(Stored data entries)
────────────────────

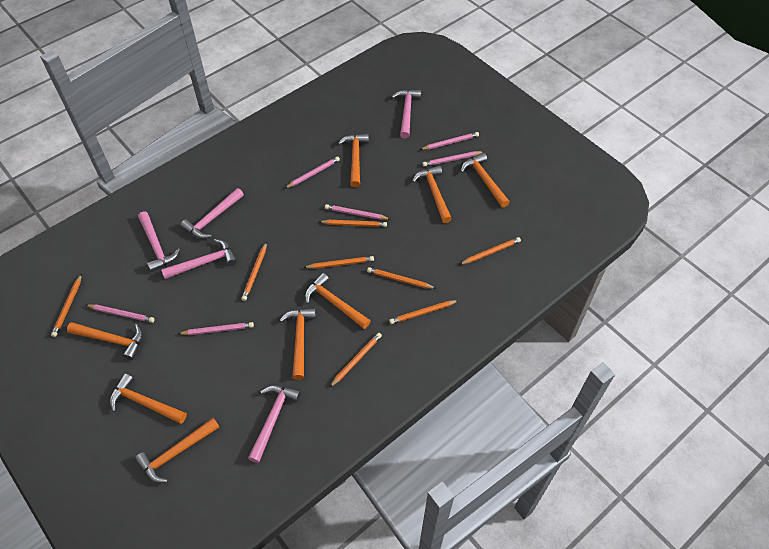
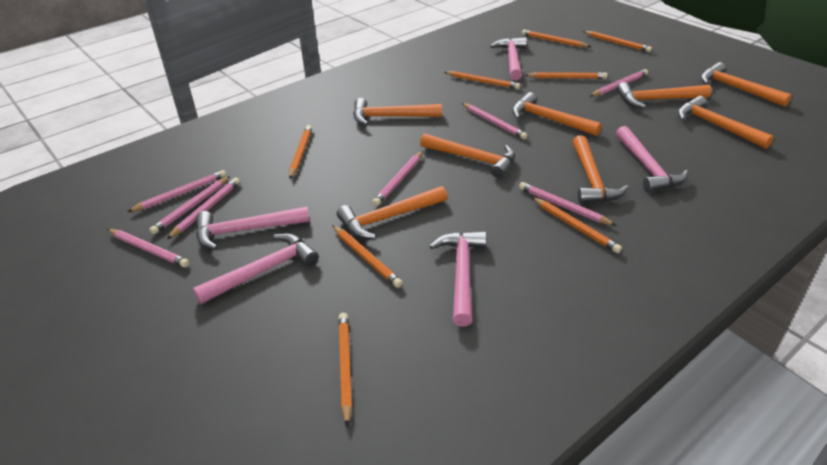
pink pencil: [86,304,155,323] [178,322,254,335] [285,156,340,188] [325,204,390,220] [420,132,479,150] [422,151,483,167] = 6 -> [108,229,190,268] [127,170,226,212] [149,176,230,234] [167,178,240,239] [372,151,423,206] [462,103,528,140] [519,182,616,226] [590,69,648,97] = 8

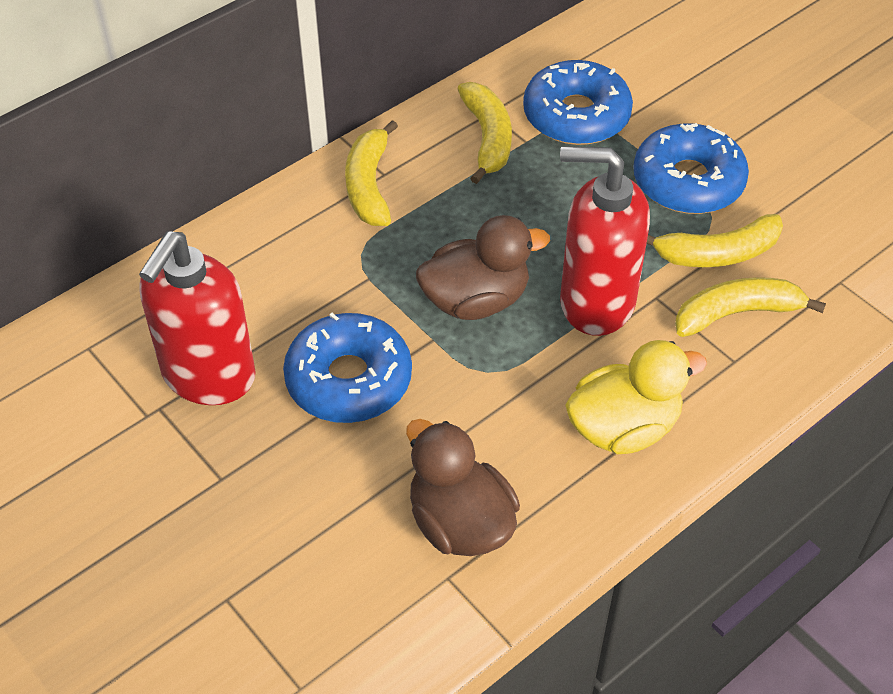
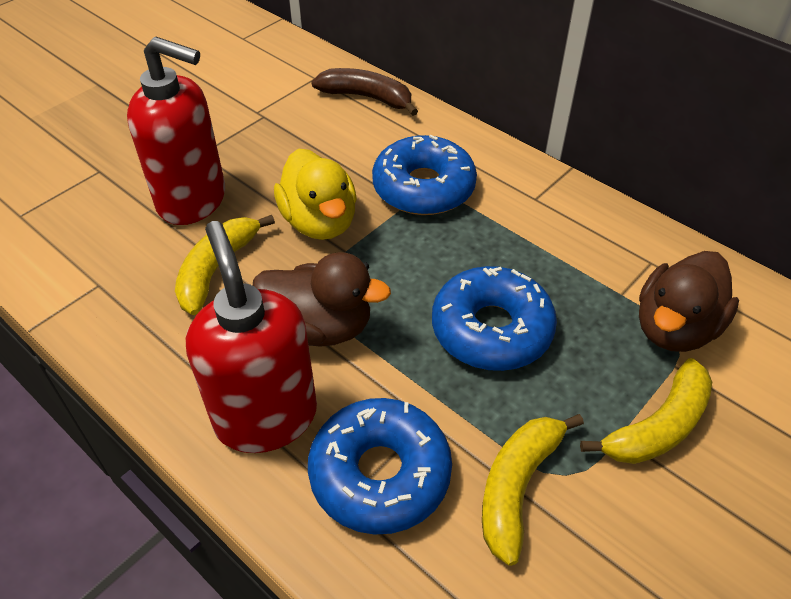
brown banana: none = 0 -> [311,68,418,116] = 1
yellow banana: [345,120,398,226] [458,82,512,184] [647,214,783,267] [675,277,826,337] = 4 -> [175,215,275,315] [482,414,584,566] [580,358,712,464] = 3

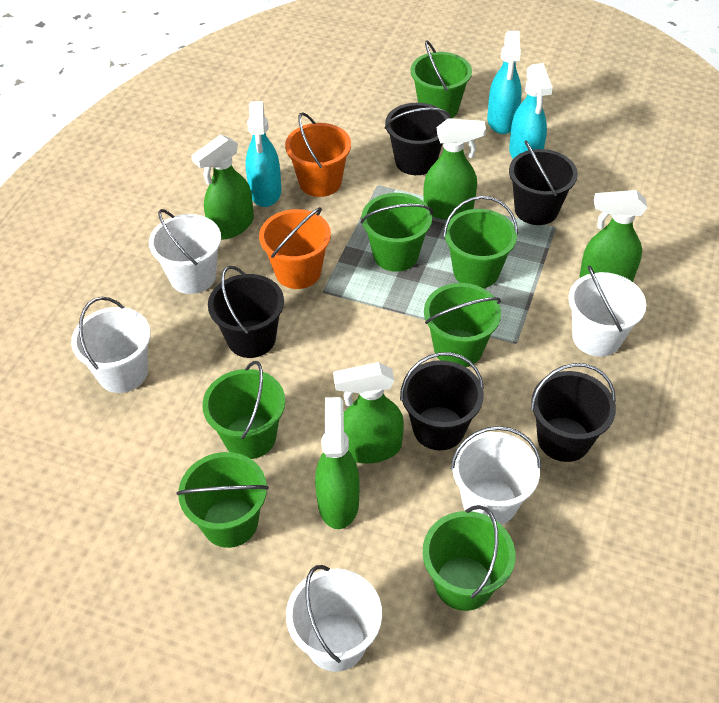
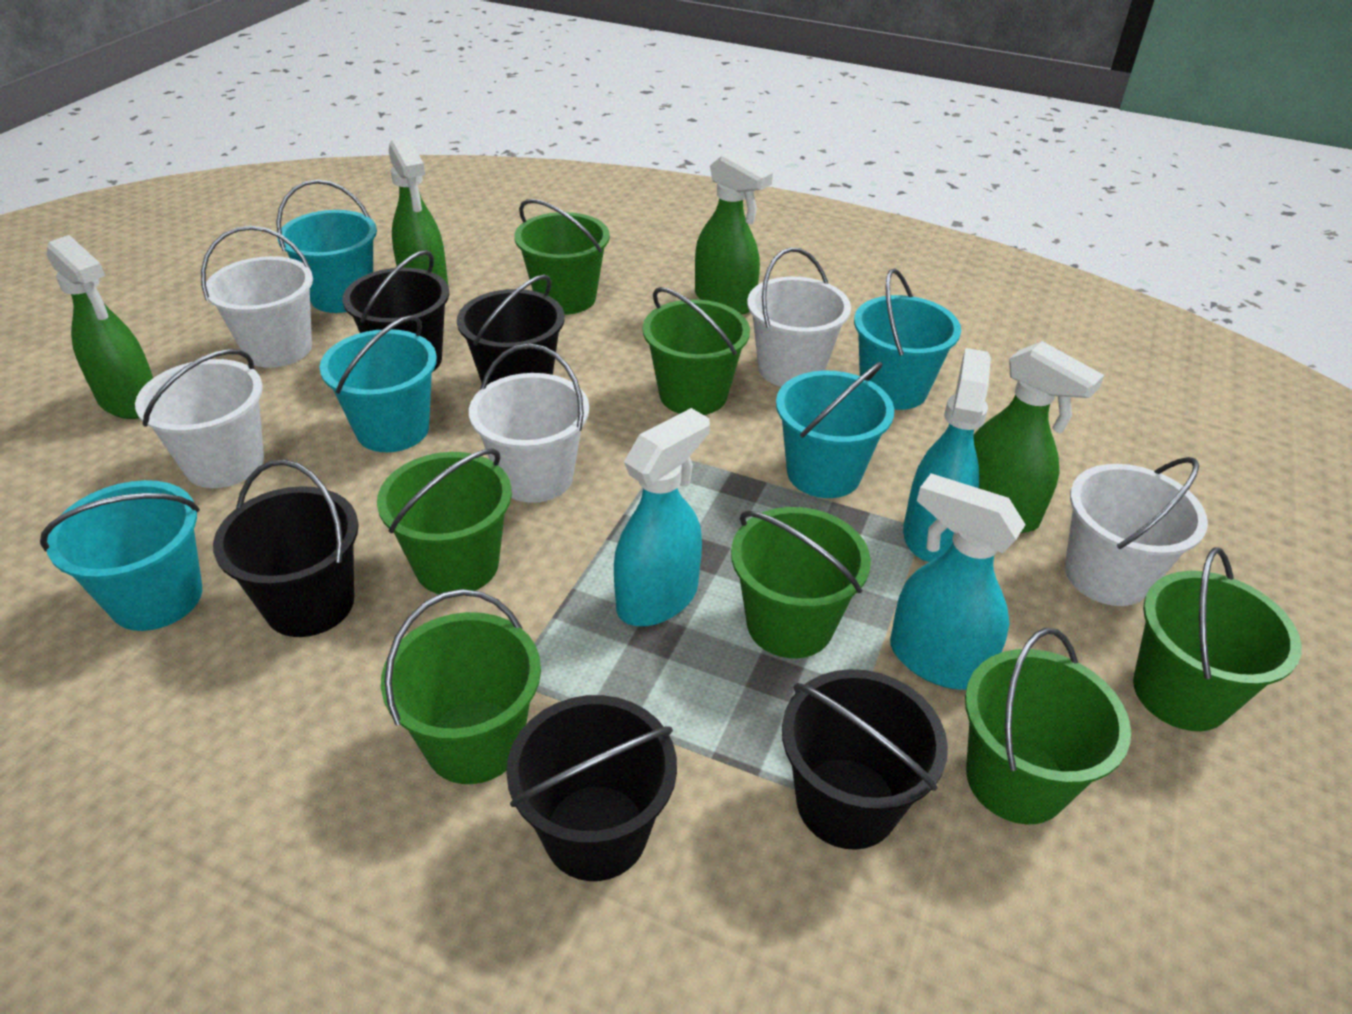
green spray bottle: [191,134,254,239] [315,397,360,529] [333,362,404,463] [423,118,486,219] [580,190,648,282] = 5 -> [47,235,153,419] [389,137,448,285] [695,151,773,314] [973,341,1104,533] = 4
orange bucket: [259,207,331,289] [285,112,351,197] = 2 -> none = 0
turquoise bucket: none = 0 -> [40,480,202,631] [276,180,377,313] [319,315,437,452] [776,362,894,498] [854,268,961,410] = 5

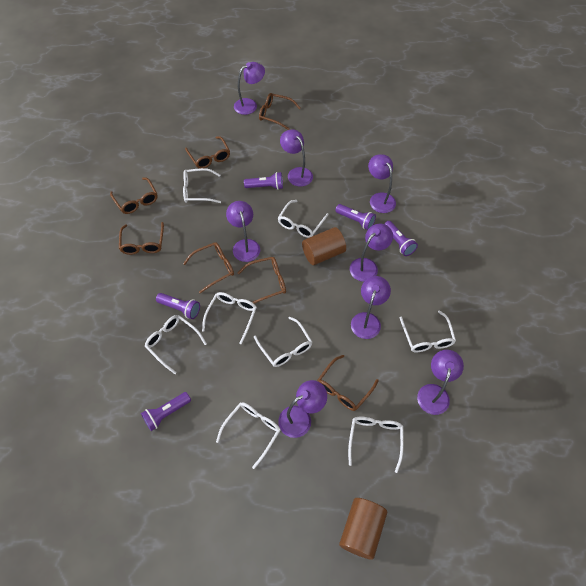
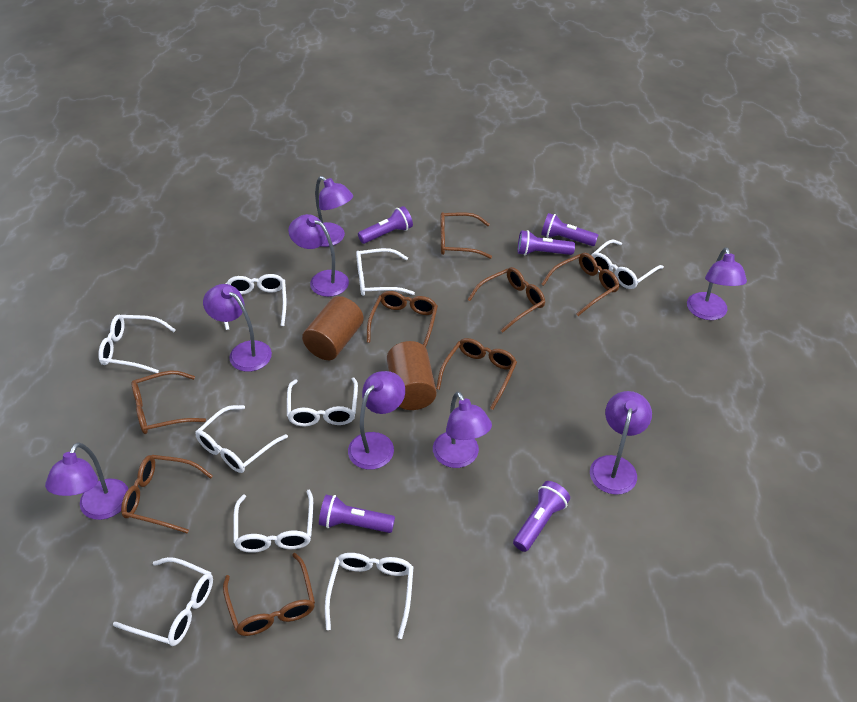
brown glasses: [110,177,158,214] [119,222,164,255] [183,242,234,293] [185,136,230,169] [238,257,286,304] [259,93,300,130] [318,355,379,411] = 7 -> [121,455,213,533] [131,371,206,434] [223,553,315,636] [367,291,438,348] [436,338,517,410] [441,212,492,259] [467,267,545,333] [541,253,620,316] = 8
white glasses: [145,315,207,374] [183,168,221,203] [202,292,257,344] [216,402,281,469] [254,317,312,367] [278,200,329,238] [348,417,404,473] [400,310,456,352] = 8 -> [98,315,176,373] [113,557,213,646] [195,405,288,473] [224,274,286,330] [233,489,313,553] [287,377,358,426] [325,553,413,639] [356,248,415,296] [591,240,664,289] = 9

────────────────────

● **Task instructions**
All of the data is to be returned exactly, with no pictures included.

● **Answer to this task**
pink pencil: [86,304,155,323] [178,322,254,335] [285,156,340,188] [325,204,390,220] [420,132,479,150] [422,151,483,167] = 6 -> [108,229,190,268] [127,170,226,212] [149,176,230,234] [167,178,240,239] [372,151,423,206] [462,103,528,140] [519,182,616,226] [590,69,648,97] = 8

brown banana: none = 0 -> [311,68,418,116] = 1
yellow banana: [345,120,398,226] [458,82,512,184] [647,214,783,267] [675,277,826,337] = 4 -> [175,215,275,315] [482,414,584,566] [580,358,712,464] = 3

green spray bottle: [191,134,254,239] [315,397,360,529] [333,362,404,463] [423,118,486,219] [580,190,648,282] = 5 -> [47,235,153,419] [389,137,448,285] [695,151,773,314] [973,341,1104,533] = 4
orange bucket: [259,207,331,289] [285,112,351,197] = 2 -> none = 0
turquoise bucket: none = 0 -> [40,480,202,631] [276,180,377,313] [319,315,437,452] [776,362,894,498] [854,268,961,410] = 5

brown glasses: [110,177,158,214] [119,222,164,255] [183,242,234,293] [185,136,230,169] [238,257,286,304] [259,93,300,130] [318,355,379,411] = 7 -> [121,455,213,533] [131,371,206,434] [223,553,315,636] [367,291,438,348] [436,338,517,410] [441,212,492,259] [467,267,545,333] [541,253,620,316] = 8
white glasses: [145,315,207,374] [183,168,221,203] [202,292,257,344] [216,402,281,469] [254,317,312,367] [278,200,329,238] [348,417,404,473] [400,310,456,352] = 8 -> [98,315,176,373] [113,557,213,646] [195,405,288,473] [224,274,286,330] [233,489,313,553] [287,377,358,426] [325,553,413,639] [356,248,415,296] [591,240,664,289] = 9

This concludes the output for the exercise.